• _How to complete this task_
Print the data below exactly, but only the lines from the one containing "U34: NAND CD4011" down to the one containing "U37: NOT 74HC04", inclusive.

━━━━

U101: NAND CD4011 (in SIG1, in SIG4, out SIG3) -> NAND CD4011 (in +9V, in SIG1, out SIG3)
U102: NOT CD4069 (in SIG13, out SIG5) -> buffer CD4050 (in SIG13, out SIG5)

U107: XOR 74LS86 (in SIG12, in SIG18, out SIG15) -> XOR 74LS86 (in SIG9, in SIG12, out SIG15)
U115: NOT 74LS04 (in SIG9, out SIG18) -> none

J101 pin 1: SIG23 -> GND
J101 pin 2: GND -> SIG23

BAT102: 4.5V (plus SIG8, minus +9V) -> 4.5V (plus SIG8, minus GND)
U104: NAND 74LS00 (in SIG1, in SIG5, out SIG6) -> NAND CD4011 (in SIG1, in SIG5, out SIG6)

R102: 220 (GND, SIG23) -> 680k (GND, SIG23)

━━━━

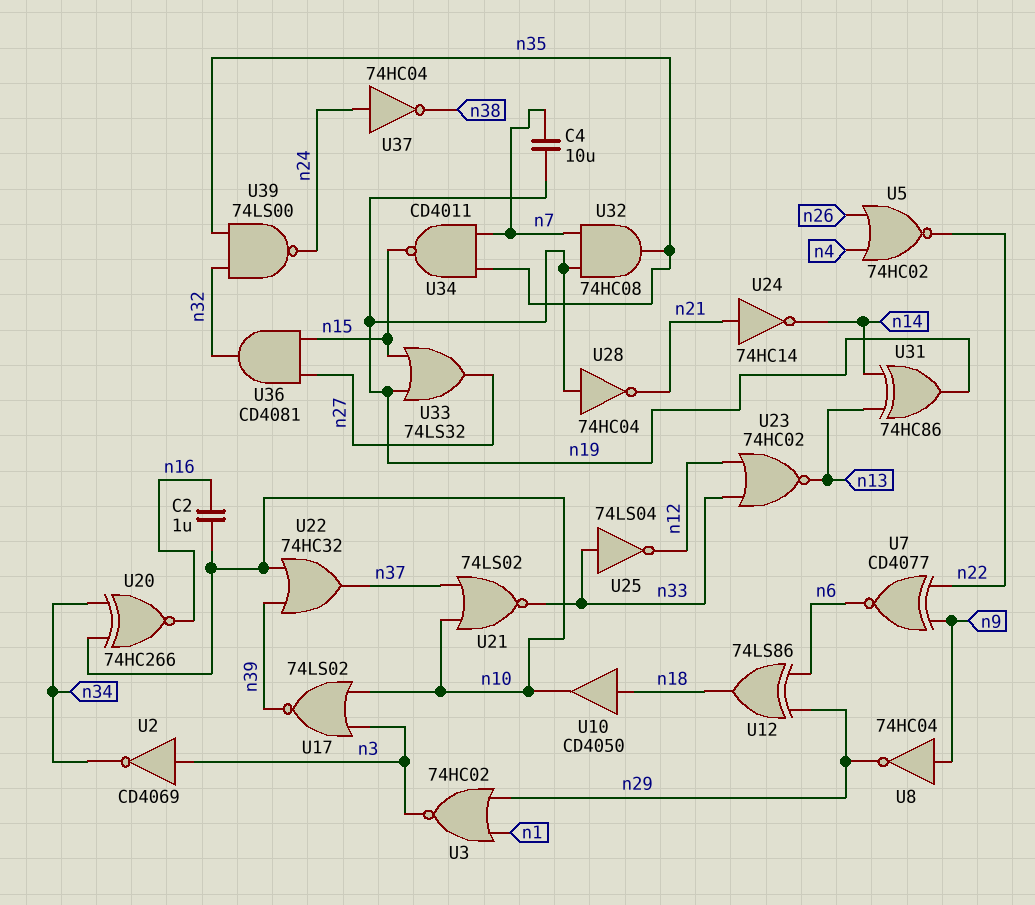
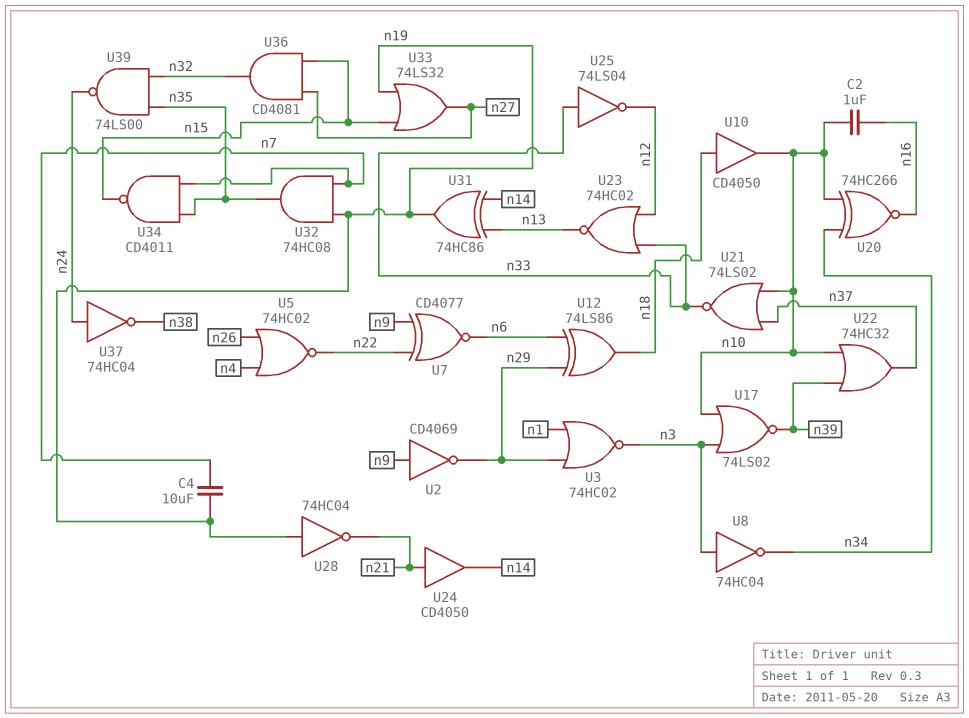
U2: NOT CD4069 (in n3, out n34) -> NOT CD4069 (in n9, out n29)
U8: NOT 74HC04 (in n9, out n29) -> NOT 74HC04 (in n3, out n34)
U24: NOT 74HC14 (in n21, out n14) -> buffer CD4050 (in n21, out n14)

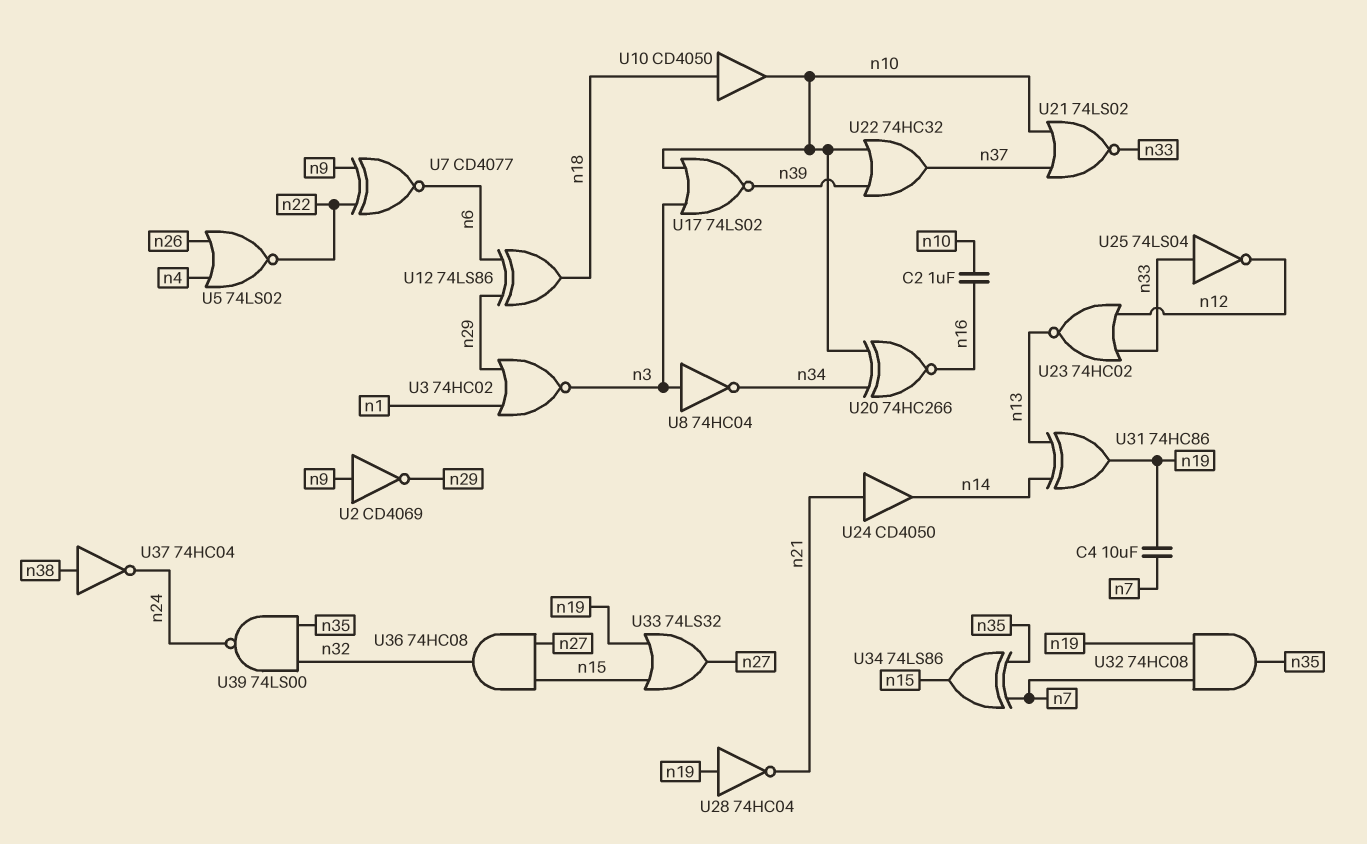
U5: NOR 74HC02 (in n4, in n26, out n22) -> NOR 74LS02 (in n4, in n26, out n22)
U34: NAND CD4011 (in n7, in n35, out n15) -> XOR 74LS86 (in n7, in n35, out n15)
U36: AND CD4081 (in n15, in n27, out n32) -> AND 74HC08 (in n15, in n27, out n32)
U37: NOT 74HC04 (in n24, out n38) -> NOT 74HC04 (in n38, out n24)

━━━━

• _Response area_
U34: NAND CD4011 (in n7, in n35, out n15) -> XOR 74LS86 (in n7, in n35, out n15)
U36: AND CD4081 (in n15, in n27, out n32) -> AND 74HC08 (in n15, in n27, out n32)
U37: NOT 74HC04 (in n24, out n38) -> NOT 74HC04 (in n38, out n24)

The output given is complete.